GIVEN TASK:
Rewrite the lines starting with the line containing "pink arrow: moved 3 px left, 6 px down" and going on through the end of the entries, swapping "cyan diamond" for "orange star" and leaving everything else unchanged. Omit the picture lines from your answer.

RAW DATA:
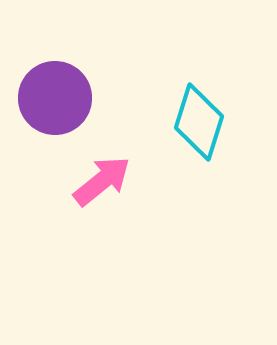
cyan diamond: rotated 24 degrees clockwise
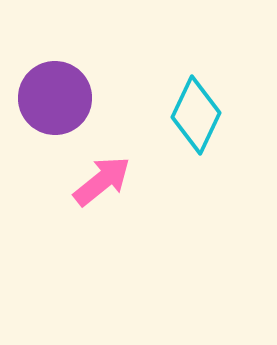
cyan diamond: moved 3 px left, 7 px up; rotated 8 degrees clockwise
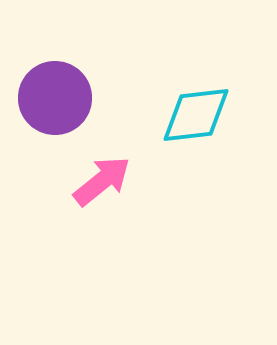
cyan diamond: rotated 58 degrees clockwise
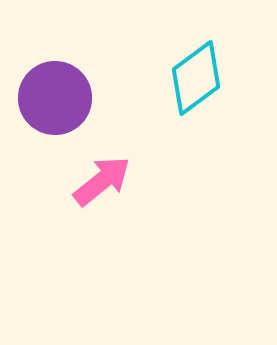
cyan diamond: moved 37 px up; rotated 30 degrees counterclockwise
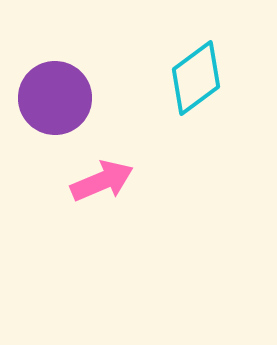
pink arrow: rotated 16 degrees clockwise
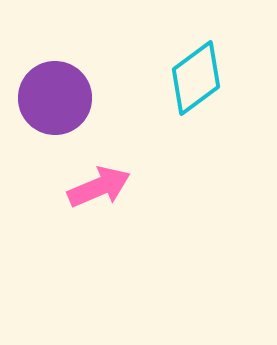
pink arrow: moved 3 px left, 6 px down
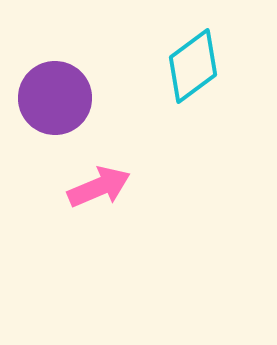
cyan diamond: moved 3 px left, 12 px up
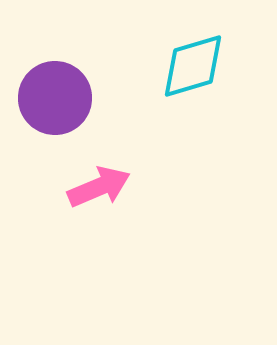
cyan diamond: rotated 20 degrees clockwise
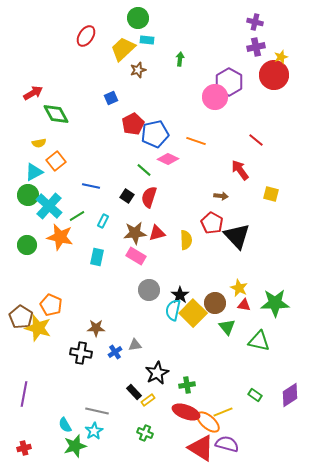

EXERCISE OUTPUT:
pink arrow: moved 3 px left, 6 px down
orange star: moved 3 px left, 12 px up
orange star: rotated 20 degrees clockwise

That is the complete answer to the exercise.